EXERCISE INSTRUCTIONS ▸ Counting only lines that contain the string "objects", how many are there in the data? Say the number alone.
[Opening SOURCE MATERIAL section]
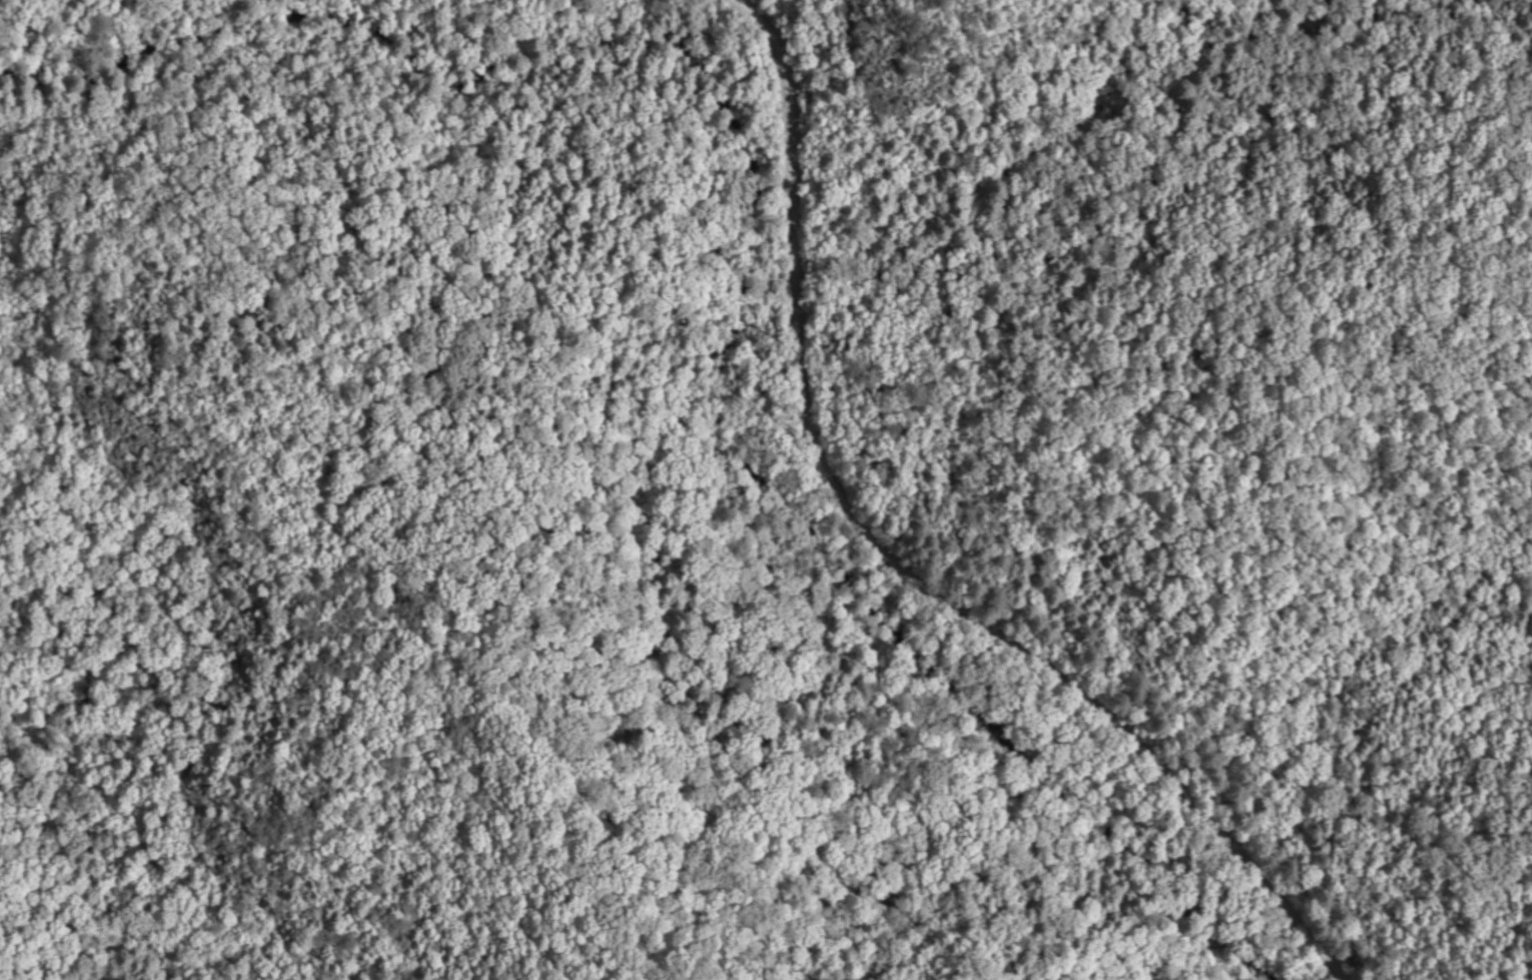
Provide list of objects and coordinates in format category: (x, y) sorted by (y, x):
road: (710, 292)
road: (901, 561)

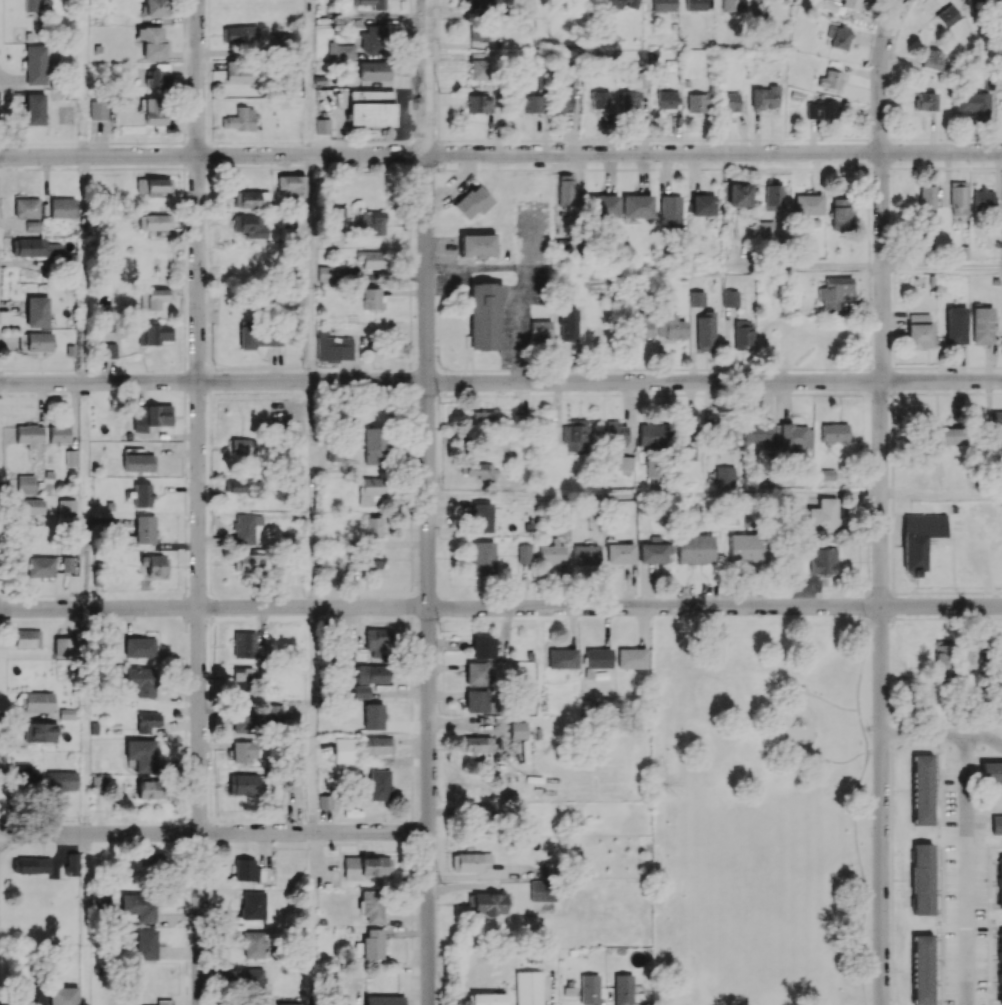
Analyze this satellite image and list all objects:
building: (974, 2)
building: (31, 3)
building: (368, 3)
building: (479, 4)
building: (618, 4)
building: (851, 4)
building: (664, 5)
building: (694, 5)
building: (731, 5)
building: (155, 7)
building: (947, 16)
building: (239, 34)
building: (479, 36)
building: (839, 36)
building: (374, 39)
building: (151, 42)
building: (932, 59)
building: (36, 64)
building: (478, 65)
building: (374, 70)
building: (240, 71)
road: (882, 74)
building: (158, 76)
road: (309, 77)
building: (831, 80)
building: (563, 95)
building: (765, 97)
building: (601, 99)
building: (630, 99)
building: (667, 99)
building: (729, 101)
building: (924, 101)
building: (697, 102)
building: (972, 102)
building: (478, 103)
building: (532, 103)
building: (370, 108)
building: (35, 109)
building: (97, 109)
building: (154, 110)
building: (821, 110)
building: (239, 119)
building: (322, 126)
road: (713, 152)
road: (212, 154)
building: (291, 184)
building: (153, 186)
building: (738, 194)
building: (772, 196)
building: (958, 197)
building: (250, 198)
building: (983, 199)
building: (565, 200)
building: (927, 200)
building: (473, 201)
building: (808, 204)
building: (703, 205)
building: (603, 206)
building: (636, 206)
building: (26, 207)
building: (62, 207)
building: (670, 211)
building: (840, 213)
building: (334, 215)
building: (154, 221)
building: (372, 222)
building: (32, 226)
building: (250, 226)
building: (765, 229)
building: (477, 245)
building: (30, 247)
building: (371, 259)
road: (942, 266)
road: (309, 267)
road: (805, 267)
road: (84, 269)
building: (327, 273)
road: (525, 276)
building: (835, 294)
building: (153, 297)
building: (372, 298)
building: (696, 298)
building: (730, 298)
building: (37, 311)
building: (484, 315)
building: (568, 323)
building: (640, 324)
building: (956, 325)
building: (982, 325)
building: (669, 326)
building: (539, 329)
building: (706, 329)
building: (919, 330)
building: (154, 334)
building: (743, 334)
building: (259, 337)
building: (39, 341)
building: (332, 347)
building: (107, 350)
road: (214, 380)
road: (714, 381)
building: (152, 414)
building: (482, 419)
building: (996, 429)
building: (616, 432)
building: (834, 432)
building: (59, 433)
building: (757, 433)
building: (647, 434)
building: (30, 435)
building: (574, 435)
building: (944, 435)
building: (724, 436)
building: (796, 437)
building: (687, 440)
building: (243, 446)
building: (372, 446)
building: (71, 458)
building: (138, 462)
building: (626, 463)
building: (725, 476)
building: (25, 484)
building: (243, 486)
building: (369, 491)
road: (311, 493)
building: (142, 494)
road: (654, 494)
road: (941, 494)
road: (198, 502)
road: (428, 502)
building: (32, 510)
building: (66, 511)
building: (823, 515)
building: (481, 517)
building: (372, 527)
building: (246, 528)
building: (145, 529)
building: (920, 538)
building: (696, 549)
building: (747, 549)
building: (654, 551)
building: (523, 553)
building: (552, 553)
building: (620, 553)
building: (585, 554)
building: (482, 558)
building: (370, 561)
building: (823, 561)
building: (67, 564)
building: (155, 564)
building: (250, 564)
building: (40, 566)
road: (881, 578)
road: (214, 606)
road: (714, 606)
building: (28, 638)
building: (379, 639)
building: (244, 644)
building: (65, 646)
building: (139, 647)
building: (482, 647)
building: (942, 654)
building: (969, 656)
building: (563, 658)
building: (632, 658)
road: (863, 658)
building: (476, 673)
building: (372, 674)
building: (241, 679)
building: (141, 680)
building: (360, 691)
building: (39, 701)
building: (478, 701)
road: (830, 705)
building: (274, 714)
building: (373, 716)
building: (242, 718)
road: (312, 719)
road: (86, 720)
building: (148, 721)
building: (519, 730)
road: (861, 730)
building: (43, 732)
road: (942, 733)
building: (474, 744)
building: (376, 745)
building: (344, 750)
building: (245, 751)
building: (140, 754)
road: (828, 760)
building: (991, 772)
building: (25, 777)
building: (61, 780)
building: (98, 783)
building: (243, 784)
building: (379, 784)
building: (149, 787)
building: (922, 789)
building: (325, 801)
park: (761, 805)
building: (481, 819)
road: (213, 832)
building: (153, 858)
building: (470, 861)
building: (72, 864)
building: (31, 865)
building: (366, 866)
road: (964, 869)
building: (248, 870)
road: (862, 877)
building: (922, 879)
building: (1000, 883)
building: (542, 890)
building: (100, 900)
building: (489, 903)
building: (253, 905)
building: (372, 905)
building: (140, 906)
building: (373, 943)
building: (145, 944)
building: (252, 944)
building: (1000, 966)
building: (922, 969)
building: (253, 981)
building: (527, 988)
building: (589, 989)
building: (623, 989)
building: (32, 995)
building: (63, 995)
building: (488, 999)
building: (384, 1000)
building: (163, 1002)
building: (285, 1003)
[Closing SOURCE MATERIAL section]
RESPONSE TO THIS EXERCISE ▸ 2